_WHAT TO DO_: Could you copy every line from the material below in which "none" appears?

○ ○ ○ ○ ○ ○ ○

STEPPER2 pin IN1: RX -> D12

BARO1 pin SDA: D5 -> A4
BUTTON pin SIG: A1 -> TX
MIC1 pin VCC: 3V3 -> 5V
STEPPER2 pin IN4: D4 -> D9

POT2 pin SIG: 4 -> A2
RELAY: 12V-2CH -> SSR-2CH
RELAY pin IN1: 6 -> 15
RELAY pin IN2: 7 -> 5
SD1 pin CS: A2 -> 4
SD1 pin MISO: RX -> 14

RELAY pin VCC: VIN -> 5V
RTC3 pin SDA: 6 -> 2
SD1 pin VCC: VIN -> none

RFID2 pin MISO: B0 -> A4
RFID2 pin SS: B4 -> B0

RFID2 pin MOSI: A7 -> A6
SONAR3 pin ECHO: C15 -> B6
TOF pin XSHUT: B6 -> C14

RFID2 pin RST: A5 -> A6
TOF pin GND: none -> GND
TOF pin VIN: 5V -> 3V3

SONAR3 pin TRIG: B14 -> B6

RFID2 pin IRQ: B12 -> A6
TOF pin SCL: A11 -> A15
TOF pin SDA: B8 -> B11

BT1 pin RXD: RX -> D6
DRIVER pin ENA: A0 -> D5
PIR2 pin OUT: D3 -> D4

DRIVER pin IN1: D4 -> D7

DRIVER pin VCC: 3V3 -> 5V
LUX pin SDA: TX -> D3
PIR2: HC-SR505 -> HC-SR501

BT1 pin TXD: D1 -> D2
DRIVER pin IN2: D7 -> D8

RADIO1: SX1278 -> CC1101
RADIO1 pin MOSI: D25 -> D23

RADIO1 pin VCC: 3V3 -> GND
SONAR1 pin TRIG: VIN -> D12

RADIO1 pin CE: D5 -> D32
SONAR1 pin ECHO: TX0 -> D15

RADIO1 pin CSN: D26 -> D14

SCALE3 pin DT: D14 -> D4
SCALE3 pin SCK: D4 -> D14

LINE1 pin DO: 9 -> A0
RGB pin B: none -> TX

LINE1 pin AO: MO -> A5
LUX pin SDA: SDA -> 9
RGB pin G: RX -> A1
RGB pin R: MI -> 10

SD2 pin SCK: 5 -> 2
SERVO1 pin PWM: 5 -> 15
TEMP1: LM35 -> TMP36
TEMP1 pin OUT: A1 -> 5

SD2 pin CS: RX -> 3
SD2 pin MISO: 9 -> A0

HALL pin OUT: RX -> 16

○ ○ ○ ○ ○ ○ ○

_SOLUTION TO THE EXERCISE_:
SD1 pin VCC: VIN -> none
TOF pin GND: none -> GND
RGB pin B: none -> TX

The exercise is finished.